Problem to solve: When you restate the data, keep every word as it is and drop the images.

Given information:
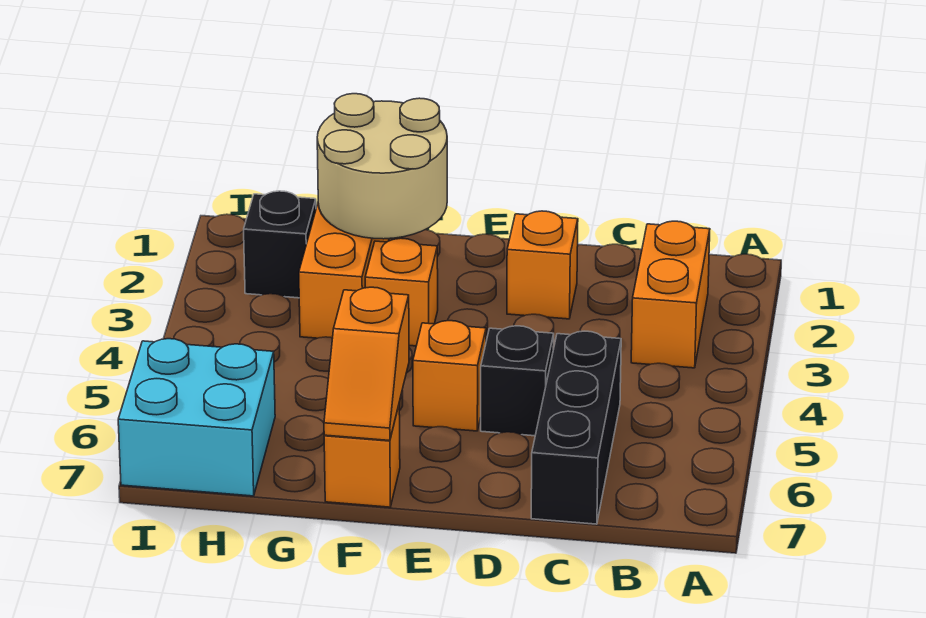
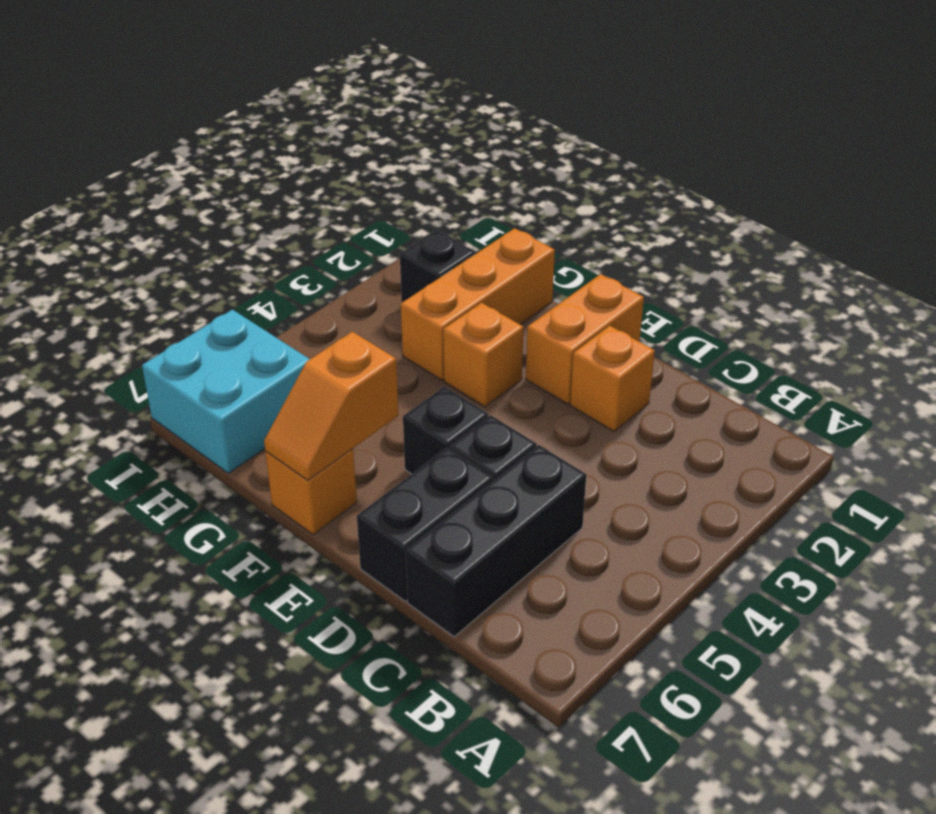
orange brick B2:B3 level 1 -> orange brick E1:E2 level 1
none -> black brick D6:D7 level 1
orange brick E5 level 1 -> black brick E5 level 1
tan round brick F1:G2 level 2 -> none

Exercise response:
orange brick B2:B3 level 1 -> orange brick E1:E2 level 1
none -> black brick D6:D7 level 1
orange brick E5 level 1 -> black brick E5 level 1
tan round brick F1:G2 level 2 -> none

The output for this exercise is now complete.